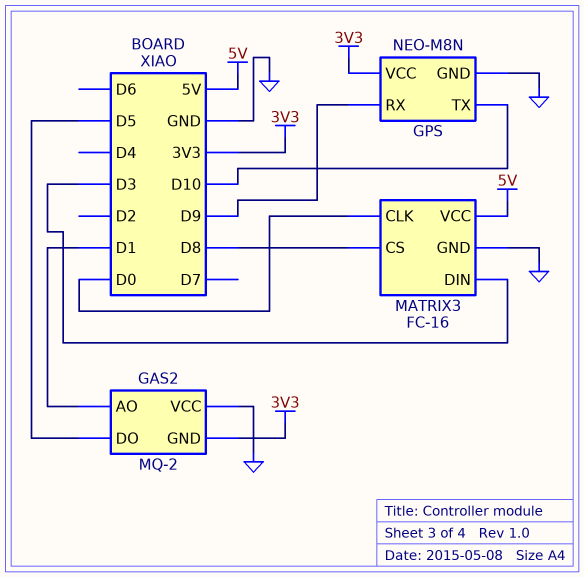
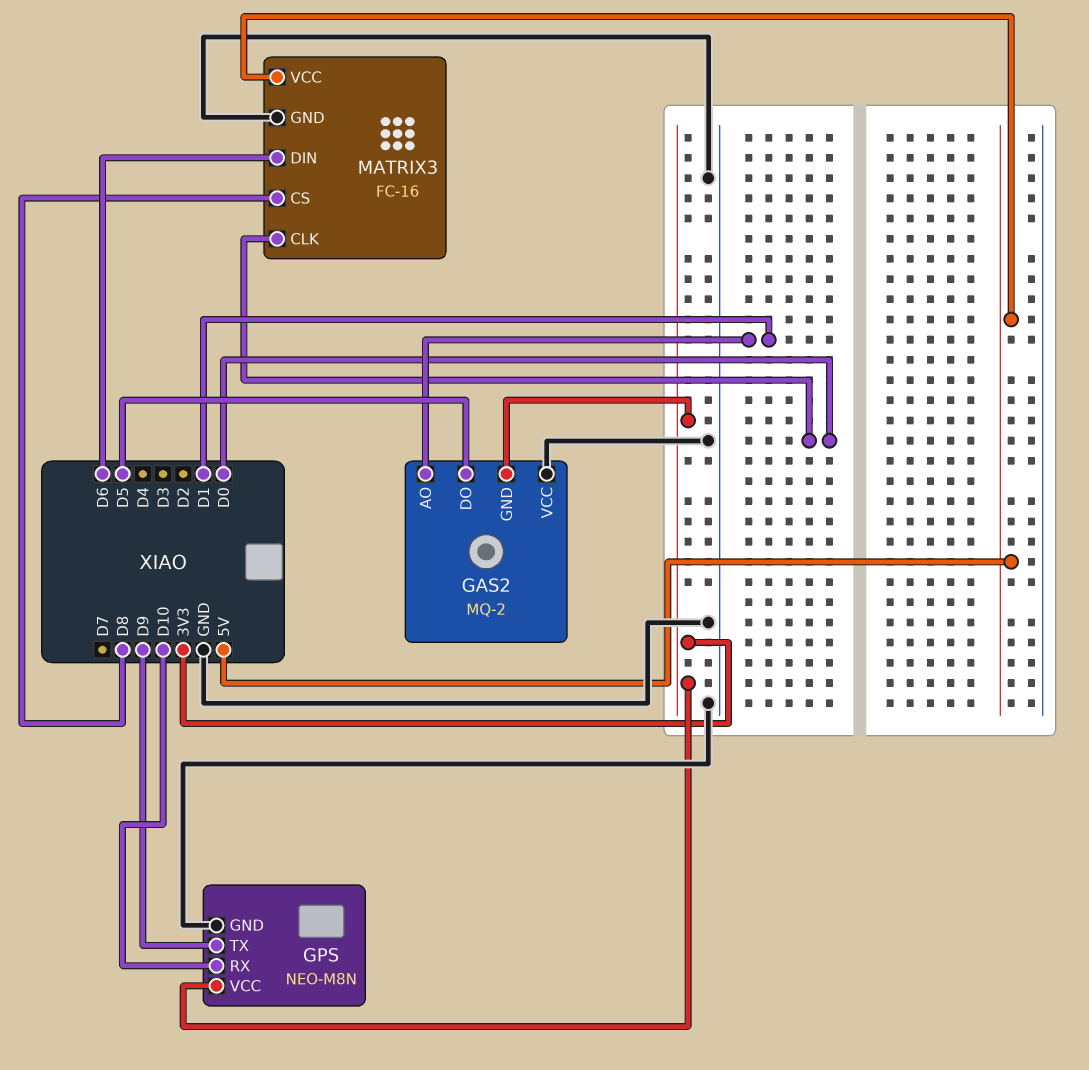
GPS pin RX: D9 -> D10
GPS pin TX: D10 -> D9
MATRIX3 pin DIN: D3 -> D6

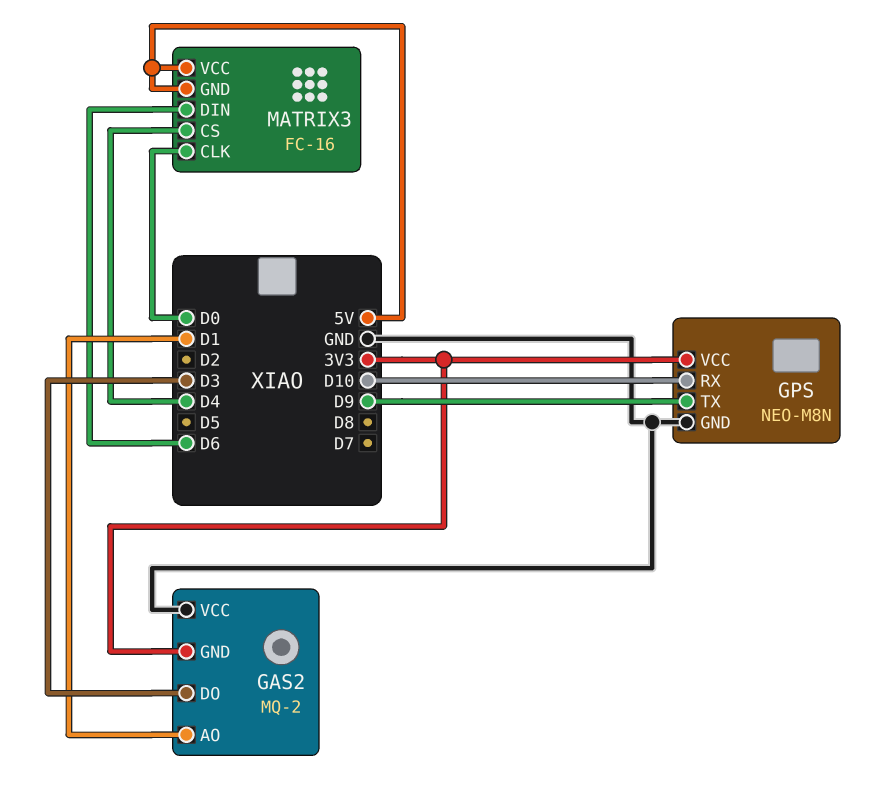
GAS2 pin DO: D5 -> D3
MATRIX3 pin CS: D8 -> D4
MATRIX3 pin GND: GND -> 5V

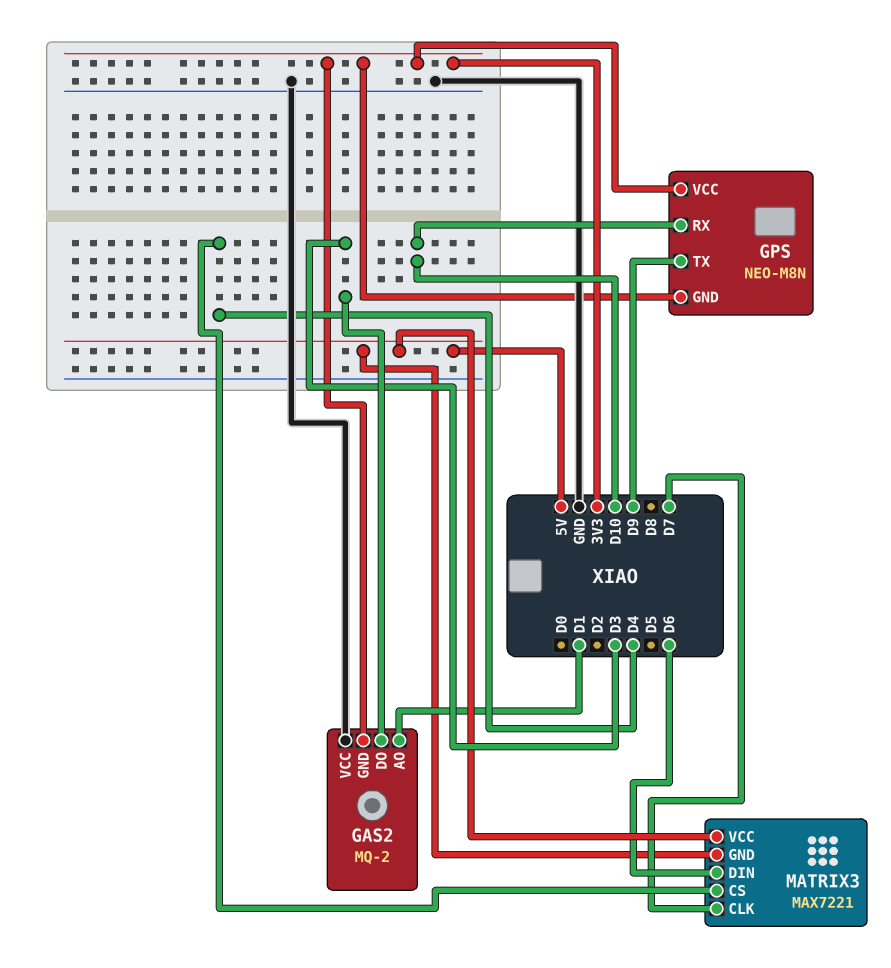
GPS pin GND: GND -> 3V3
MATRIX3: FC-16 -> MAX7221
MATRIX3 pin CLK: D0 -> D7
******************************
When you retype the listing above, keep each line exactly as written and drop the pictures.

◆ **Result of the task**
GPS pin RX: D9 -> D10
GPS pin TX: D10 -> D9
MATRIX3 pin DIN: D3 -> D6

GAS2 pin DO: D5 -> D3
MATRIX3 pin CS: D8 -> D4
MATRIX3 pin GND: GND -> 5V

GPS pin GND: GND -> 3V3
MATRIX3: FC-16 -> MAX7221
MATRIX3 pin CLK: D0 -> D7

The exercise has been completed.